- Material for this task -
□ □ □

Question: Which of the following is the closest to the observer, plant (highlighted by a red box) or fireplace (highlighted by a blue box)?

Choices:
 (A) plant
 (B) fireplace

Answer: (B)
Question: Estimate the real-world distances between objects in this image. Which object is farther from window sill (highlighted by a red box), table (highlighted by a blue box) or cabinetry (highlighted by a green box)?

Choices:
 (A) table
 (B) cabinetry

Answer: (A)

□ □ □

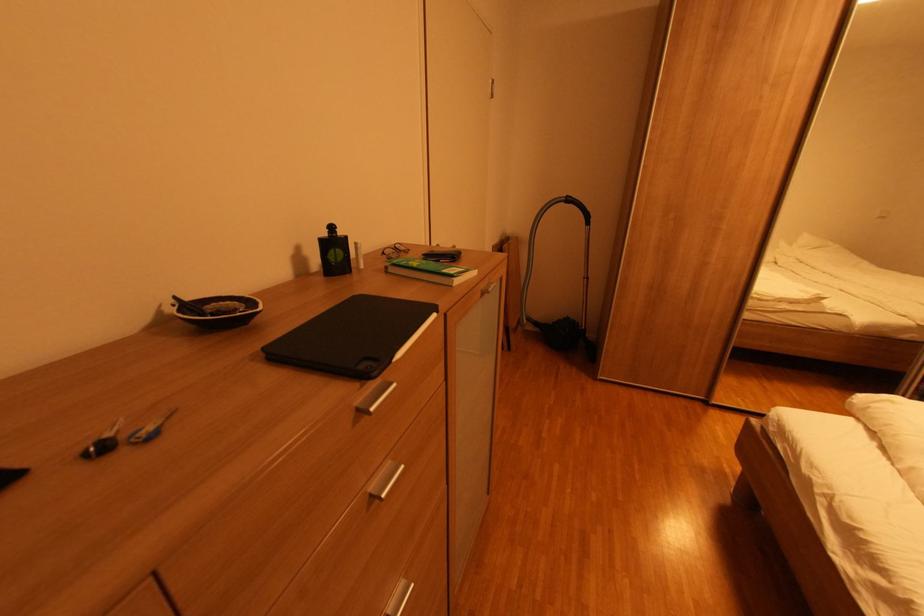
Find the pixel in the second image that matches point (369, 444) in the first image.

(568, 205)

□ □ □

- Exercise directions -
Render the rows from the line containing "Question: Which of" through the line containing "(B) cabinetry", both included, as a JSON list of strings with one string per line and blank lines omitted.

- Exercise solution -
[
  "Question: Which of the following is the closest to the observer, plant (highlighted by a red box) or fireplace (highlighted by a blue box)?",
  "Choices:",
  " (A) plant",
  " (B) fireplace",
  "Answer: (B)",
  "Question: Estimate the real-world distances between objects in this image. Which object is farther from window sill (highlighted by a red box), table (highlighted by a blue box) or cabinetry (highlighted by a green box)?",
  "Choices:",
  " (A) table",
  " (B) cabinetry"
]